## Provided entries:

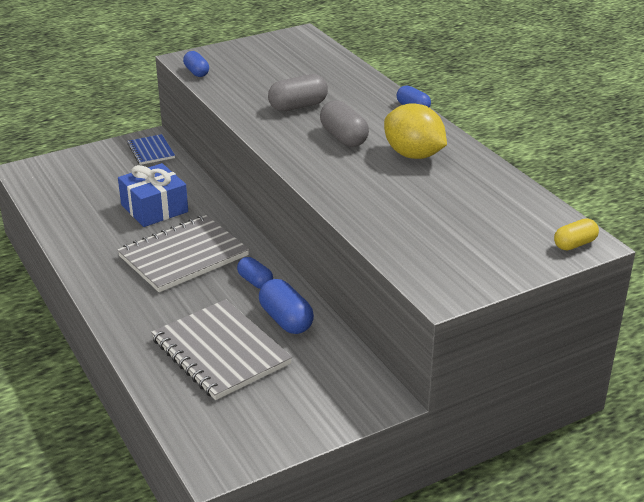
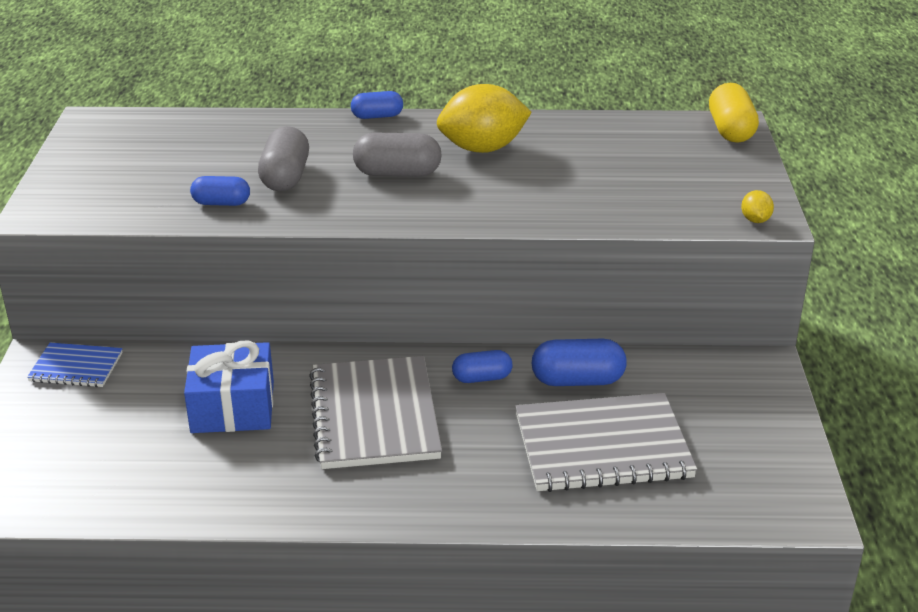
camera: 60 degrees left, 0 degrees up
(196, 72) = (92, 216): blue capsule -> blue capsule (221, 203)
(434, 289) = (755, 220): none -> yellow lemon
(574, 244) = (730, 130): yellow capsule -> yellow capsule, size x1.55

--

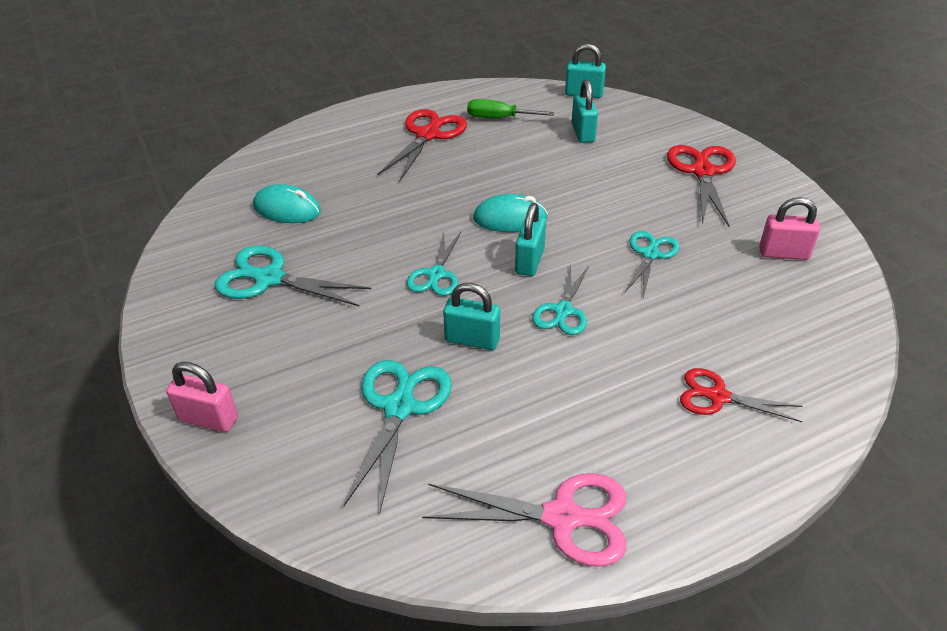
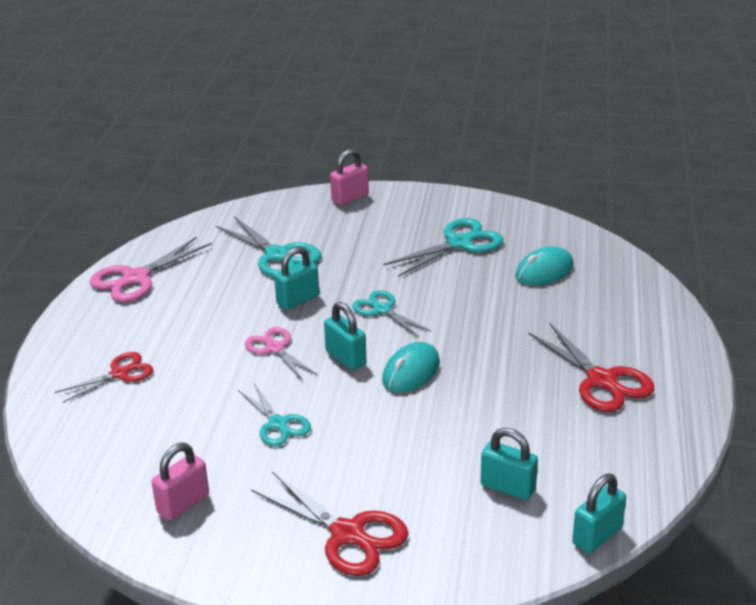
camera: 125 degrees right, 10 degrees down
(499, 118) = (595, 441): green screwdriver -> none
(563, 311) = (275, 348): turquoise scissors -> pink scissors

## Task brief:
The lines to return are those in the entries above that include "degrees".

## Task answer:
camera: 60 degrees left, 0 degrees up
camera: 125 degrees right, 10 degrees down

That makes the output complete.